Before-and-after object listings:

--*--

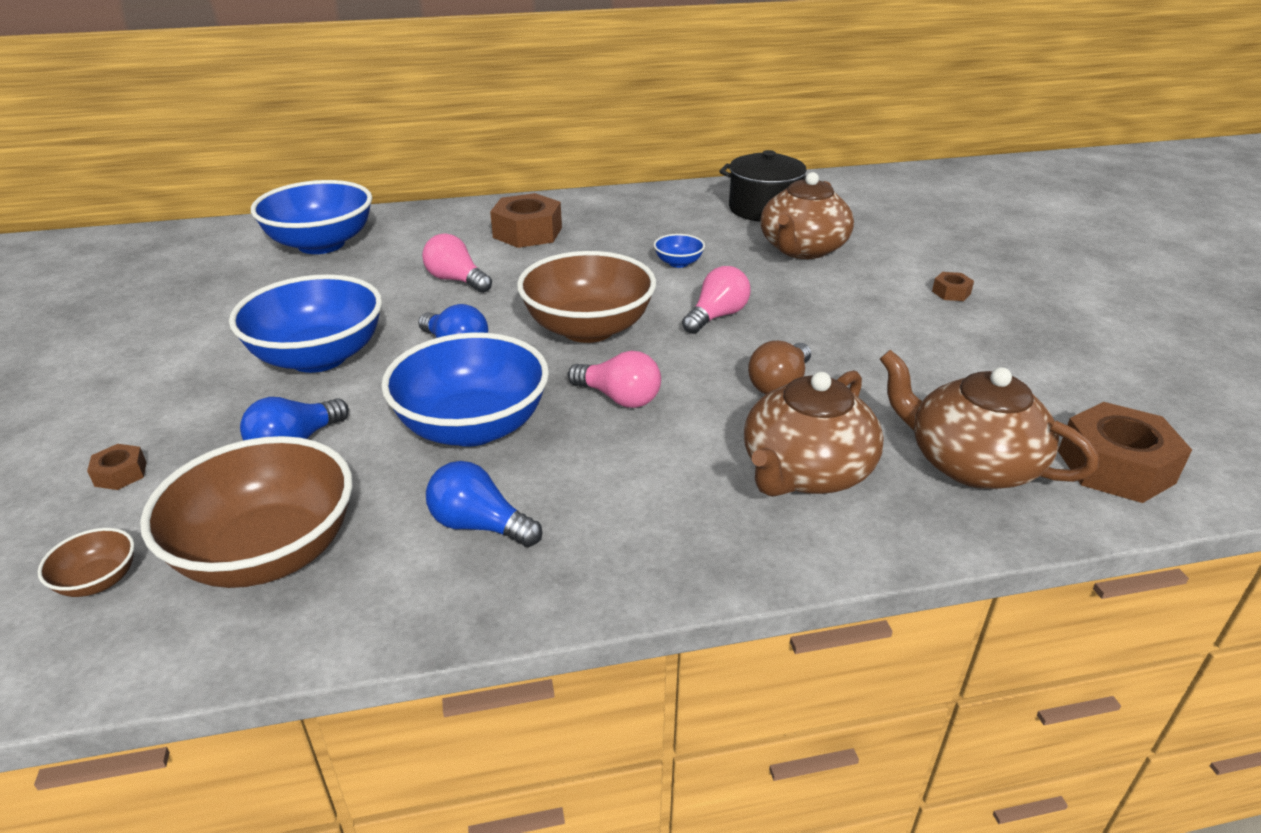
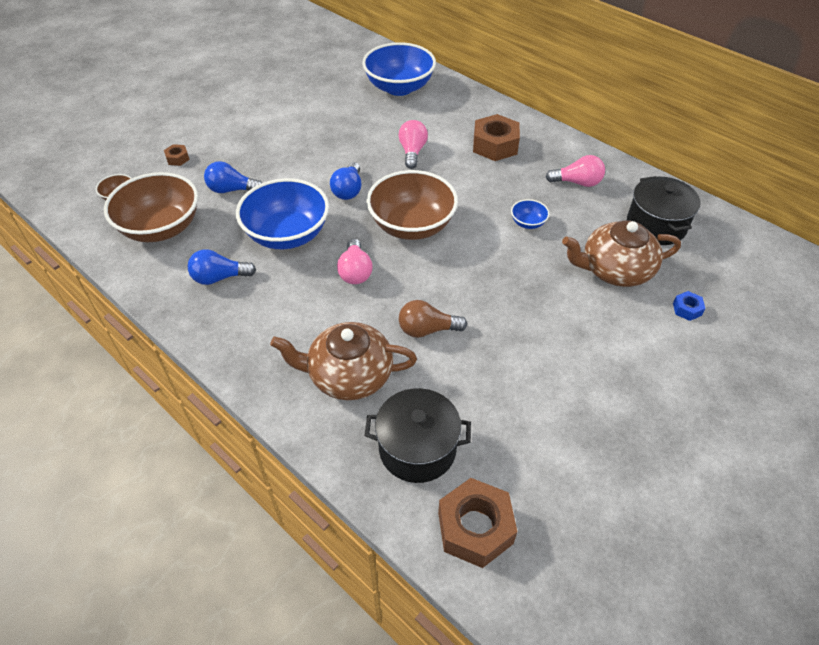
camera: 55 degrees right, 15 degrees up
(318, 357) = (299, 154): blue bowl -> none
(479, 525) = (219, 278): blue light bulb -> blue light bulb turned 90 degrees counterclockwise
(716, 316) = (478, 269): pink light bulb -> pink light bulb (577, 182)
(889, 239) = (687, 309): none -> blue nut
(951, 292) = (636, 372): brown nut -> none
(970, 463) = (417, 448): brown teapot -> black pot

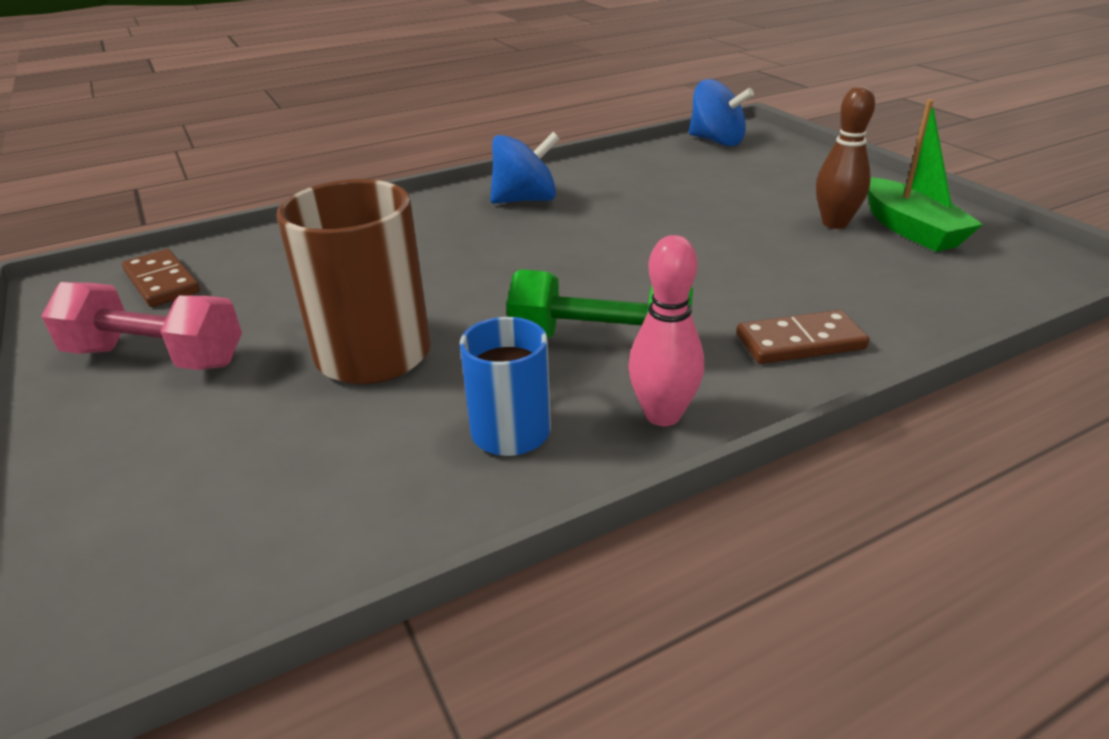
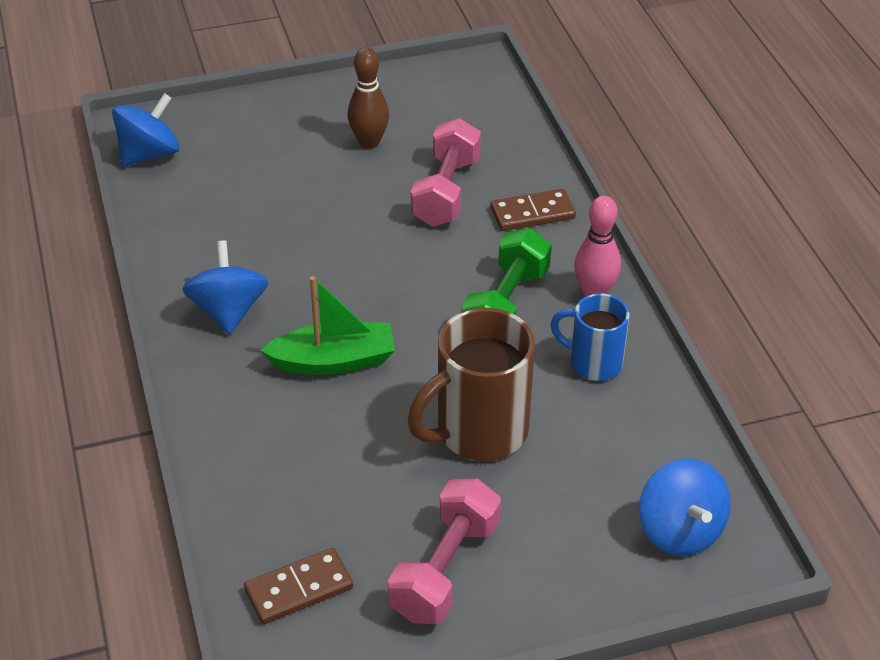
camera: 80 degrees left, 10 degrees up
(156, 557) = (680, 530): none -> blue spinning top
(790, 277) = (446, 192): none -> pink dumbbell
(800, 342) = (532, 213): brown domino -> brown domino turned 75 degrees clockwise
(910, 229) = (395, 110): green boat -> green boat (333, 361)

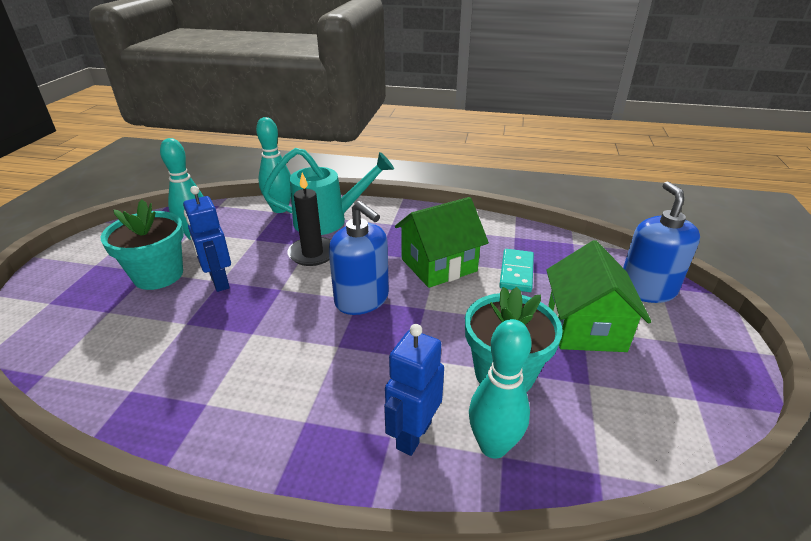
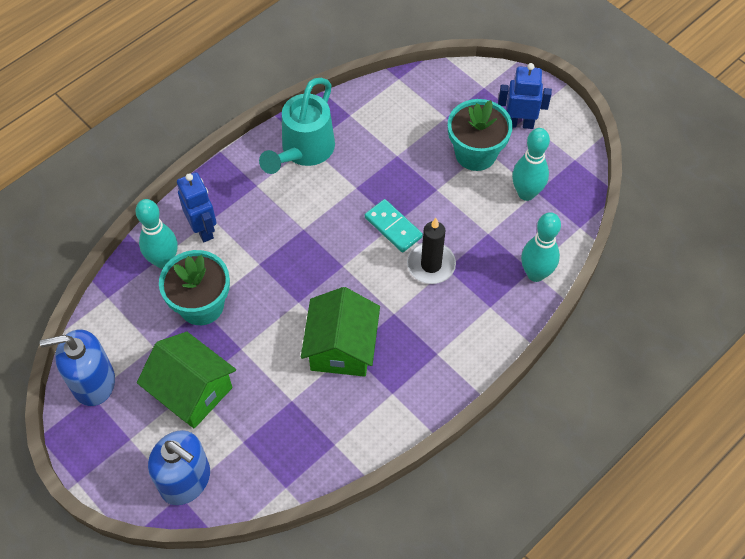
camera: 125 degrees right, 25 degrees up
(219, 282) = (436, 188): blue robot -> blue robot (519, 123)
(328, 220) = (481, 304): turquoise watering can -> turquoise watering can (304, 151)
(362, 299) = (340, 268): blue soap dispenser -> blue soap dispenser (93, 382)
(516, 272) = (285, 399): turquoise domino -> turquoise domino (393, 227)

--*--

**Exercise**
Reproduce all the entries above exactly. Include no images.

**Solution below**
camera: 55 degrees right, 15 degrees up
(318, 357) = (299, 154): blue bowl -> none
(479, 525) = (219, 278): blue light bulb -> blue light bulb turned 90 degrees counterclockwise
(716, 316) = (478, 269): pink light bulb -> pink light bulb (577, 182)
(889, 239) = (687, 309): none -> blue nut
(951, 292) = (636, 372): brown nut -> none
(970, 463) = (417, 448): brown teapot -> black pot

camera: 80 degrees left, 10 degrees up
(156, 557) = (680, 530): none -> blue spinning top
(790, 277) = (446, 192): none -> pink dumbbell
(800, 342) = (532, 213): brown domino -> brown domino turned 75 degrees clockwise
(910, 229) = (395, 110): green boat -> green boat (333, 361)

camera: 125 degrees right, 25 degrees up
(219, 282) = (436, 188): blue robot -> blue robot (519, 123)
(328, 220) = (481, 304): turquoise watering can -> turquoise watering can (304, 151)
(362, 299) = (340, 268): blue soap dispenser -> blue soap dispenser (93, 382)
(516, 272) = (285, 399): turquoise domino -> turquoise domino (393, 227)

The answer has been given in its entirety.